▶ **What you will do**: Take the line containing "(508, 151) = (201, 321): none -> blue mouse" and every line after it to the end of the data, and write them out exactly as they appear.

START Given data

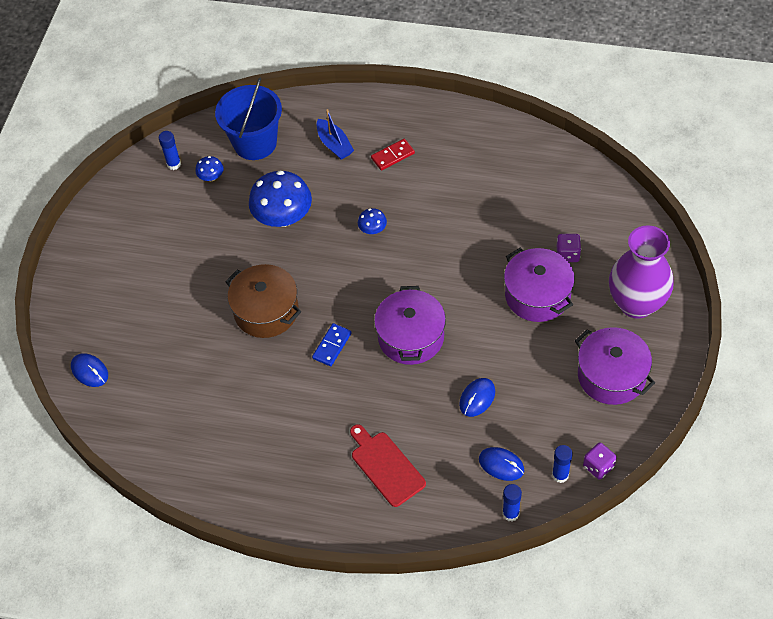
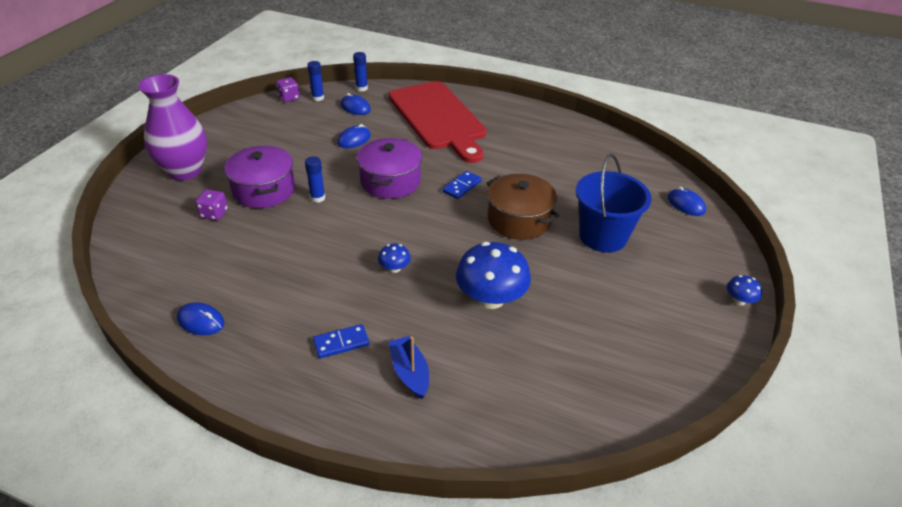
camera: 175 degrees left, 15 degrees down
(174, 164) = (629, 389): blue glue stick -> blue glue stick (317, 198)
(211, 177) = (577, 362): blue mushroom -> blue mushroom (739, 300)
(255, 143) = (516, 397): blue bucket -> blue bucket (603, 236)
(386, 466) = (438, 118): red cutting board -> red cutting board, size x1.98
(392, 156) = (341, 343): red domino -> blue domino
(508, 151) = (201, 321): none -> blue mouse
(611, 376) = (243, 135): purple pot -> none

END Given data

▶ **Result of the task**:
(508, 151) = (201, 321): none -> blue mouse
(611, 376) = (243, 135): purple pot -> none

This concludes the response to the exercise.